EXERCISE
Write the records out again, precisely as they stand.

MATERIAL PROVIDED
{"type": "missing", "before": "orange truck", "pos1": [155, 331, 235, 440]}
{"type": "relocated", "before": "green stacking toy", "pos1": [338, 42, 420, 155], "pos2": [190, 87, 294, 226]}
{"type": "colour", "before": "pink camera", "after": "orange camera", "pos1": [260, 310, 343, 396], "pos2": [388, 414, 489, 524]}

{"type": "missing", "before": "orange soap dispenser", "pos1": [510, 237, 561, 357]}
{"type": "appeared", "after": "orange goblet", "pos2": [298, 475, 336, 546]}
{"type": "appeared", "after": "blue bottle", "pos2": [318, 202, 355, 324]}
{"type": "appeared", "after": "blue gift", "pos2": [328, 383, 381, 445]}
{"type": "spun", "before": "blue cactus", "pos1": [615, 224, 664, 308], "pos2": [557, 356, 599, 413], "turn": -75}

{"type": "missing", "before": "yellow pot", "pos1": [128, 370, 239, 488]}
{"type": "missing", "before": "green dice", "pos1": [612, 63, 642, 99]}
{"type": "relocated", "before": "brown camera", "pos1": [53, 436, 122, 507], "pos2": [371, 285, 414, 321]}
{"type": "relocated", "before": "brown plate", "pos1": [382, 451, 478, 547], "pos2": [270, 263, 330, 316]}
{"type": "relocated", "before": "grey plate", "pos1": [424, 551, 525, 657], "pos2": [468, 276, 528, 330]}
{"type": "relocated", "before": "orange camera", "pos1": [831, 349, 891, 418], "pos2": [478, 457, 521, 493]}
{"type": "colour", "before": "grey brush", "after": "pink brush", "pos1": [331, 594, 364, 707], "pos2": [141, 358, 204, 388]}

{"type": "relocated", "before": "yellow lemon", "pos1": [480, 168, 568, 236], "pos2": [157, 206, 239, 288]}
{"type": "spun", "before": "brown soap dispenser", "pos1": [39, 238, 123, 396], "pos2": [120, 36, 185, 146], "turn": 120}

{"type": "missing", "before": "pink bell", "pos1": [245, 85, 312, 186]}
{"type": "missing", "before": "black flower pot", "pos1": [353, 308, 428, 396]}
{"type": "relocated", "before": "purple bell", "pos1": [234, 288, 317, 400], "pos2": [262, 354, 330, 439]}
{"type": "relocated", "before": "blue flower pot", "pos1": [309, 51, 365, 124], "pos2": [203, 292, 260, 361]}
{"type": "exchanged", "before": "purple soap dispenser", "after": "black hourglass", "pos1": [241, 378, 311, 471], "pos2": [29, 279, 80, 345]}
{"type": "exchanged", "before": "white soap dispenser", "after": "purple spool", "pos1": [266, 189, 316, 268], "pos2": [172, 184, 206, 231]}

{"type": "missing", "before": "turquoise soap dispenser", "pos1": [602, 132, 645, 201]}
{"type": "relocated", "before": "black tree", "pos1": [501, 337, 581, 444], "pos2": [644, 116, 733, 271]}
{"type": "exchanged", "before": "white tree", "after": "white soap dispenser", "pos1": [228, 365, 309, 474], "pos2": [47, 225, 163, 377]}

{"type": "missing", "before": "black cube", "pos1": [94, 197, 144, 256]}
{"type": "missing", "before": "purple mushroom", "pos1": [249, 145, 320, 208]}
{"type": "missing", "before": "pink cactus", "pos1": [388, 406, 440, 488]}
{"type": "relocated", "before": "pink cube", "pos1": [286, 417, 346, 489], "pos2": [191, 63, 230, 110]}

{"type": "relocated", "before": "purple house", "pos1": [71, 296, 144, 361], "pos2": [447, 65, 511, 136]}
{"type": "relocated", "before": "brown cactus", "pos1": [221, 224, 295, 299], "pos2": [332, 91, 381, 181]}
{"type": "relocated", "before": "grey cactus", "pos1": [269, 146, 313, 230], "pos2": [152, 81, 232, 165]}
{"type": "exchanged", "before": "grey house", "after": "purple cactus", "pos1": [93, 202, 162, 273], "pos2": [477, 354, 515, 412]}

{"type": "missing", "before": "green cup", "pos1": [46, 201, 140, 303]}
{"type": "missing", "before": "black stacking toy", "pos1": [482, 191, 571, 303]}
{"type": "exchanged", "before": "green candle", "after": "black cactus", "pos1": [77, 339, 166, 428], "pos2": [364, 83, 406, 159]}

ANSWER TO THE EXERCISE
{"type": "missing", "before": "orange truck", "pos1": [155, 331, 235, 440]}
{"type": "relocated", "before": "green stacking toy", "pos1": [338, 42, 420, 155], "pos2": [190, 87, 294, 226]}
{"type": "colour", "before": "pink camera", "after": "orange camera", "pos1": [260, 310, 343, 396], "pos2": [388, 414, 489, 524]}

{"type": "missing", "before": "orange soap dispenser", "pos1": [510, 237, 561, 357]}
{"type": "appeared", "after": "orange goblet", "pos2": [298, 475, 336, 546]}
{"type": "appeared", "after": "blue bottle", "pos2": [318, 202, 355, 324]}
{"type": "appeared", "after": "blue gift", "pos2": [328, 383, 381, 445]}
{"type": "spun", "before": "blue cactus", "pos1": [615, 224, 664, 308], "pos2": [557, 356, 599, 413], "turn": -75}

{"type": "missing", "before": "yellow pot", "pos1": [128, 370, 239, 488]}
{"type": "missing", "before": "green dice", "pos1": [612, 63, 642, 99]}
{"type": "relocated", "before": "brown camera", "pos1": [53, 436, 122, 507], "pos2": [371, 285, 414, 321]}
{"type": "relocated", "before": "brown plate", "pos1": [382, 451, 478, 547], "pos2": [270, 263, 330, 316]}
{"type": "relocated", "before": "grey plate", "pos1": [424, 551, 525, 657], "pos2": [468, 276, 528, 330]}
{"type": "relocated", "before": "orange camera", "pos1": [831, 349, 891, 418], "pos2": [478, 457, 521, 493]}
{"type": "colour", "before": "grey brush", "after": "pink brush", "pos1": [331, 594, 364, 707], "pos2": [141, 358, 204, 388]}

{"type": "relocated", "before": "yellow lemon", "pos1": [480, 168, 568, 236], "pos2": [157, 206, 239, 288]}
{"type": "spun", "before": "brown soap dispenser", "pos1": [39, 238, 123, 396], "pos2": [120, 36, 185, 146], "turn": 120}

{"type": "missing", "before": "pink bell", "pos1": [245, 85, 312, 186]}
{"type": "missing", "before": "black flower pot", "pos1": [353, 308, 428, 396]}
{"type": "relocated", "before": "purple bell", "pos1": [234, 288, 317, 400], "pos2": [262, 354, 330, 439]}
{"type": "relocated", "before": "blue flower pot", "pos1": [309, 51, 365, 124], "pos2": [203, 292, 260, 361]}
{"type": "exchanged", "before": "purple soap dispenser", "after": "black hourglass", "pos1": [241, 378, 311, 471], "pos2": [29, 279, 80, 345]}
{"type": "exchanged", "before": "white soap dispenser", "after": "purple spool", "pos1": [266, 189, 316, 268], "pos2": [172, 184, 206, 231]}

{"type": "missing", "before": "turquoise soap dispenser", "pos1": [602, 132, 645, 201]}
{"type": "relocated", "before": "black tree", "pos1": [501, 337, 581, 444], "pos2": [644, 116, 733, 271]}
{"type": "exchanged", "before": "white tree", "after": "white soap dispenser", "pos1": [228, 365, 309, 474], "pos2": [47, 225, 163, 377]}

{"type": "missing", "before": "black cube", "pos1": [94, 197, 144, 256]}
{"type": "missing", "before": "purple mushroom", "pos1": [249, 145, 320, 208]}
{"type": "missing", "before": "pink cactus", "pos1": [388, 406, 440, 488]}
{"type": "relocated", "before": "pink cube", "pos1": [286, 417, 346, 489], "pos2": [191, 63, 230, 110]}

{"type": "relocated", "before": "purple house", "pos1": [71, 296, 144, 361], "pos2": [447, 65, 511, 136]}
{"type": "relocated", "before": "brown cactus", "pos1": [221, 224, 295, 299], "pos2": [332, 91, 381, 181]}
{"type": "relocated", "before": "grey cactus", "pos1": [269, 146, 313, 230], "pos2": [152, 81, 232, 165]}
{"type": "exchanged", "before": "grey house", "after": "purple cactus", "pos1": [93, 202, 162, 273], "pos2": [477, 354, 515, 412]}

{"type": "missing", "before": "green cup", "pos1": [46, 201, 140, 303]}
{"type": "missing", "before": "black stacking toy", "pos1": [482, 191, 571, 303]}
{"type": "exchanged", "before": "green candle", "after": "black cactus", "pos1": [77, 339, 166, 428], "pos2": [364, 83, 406, 159]}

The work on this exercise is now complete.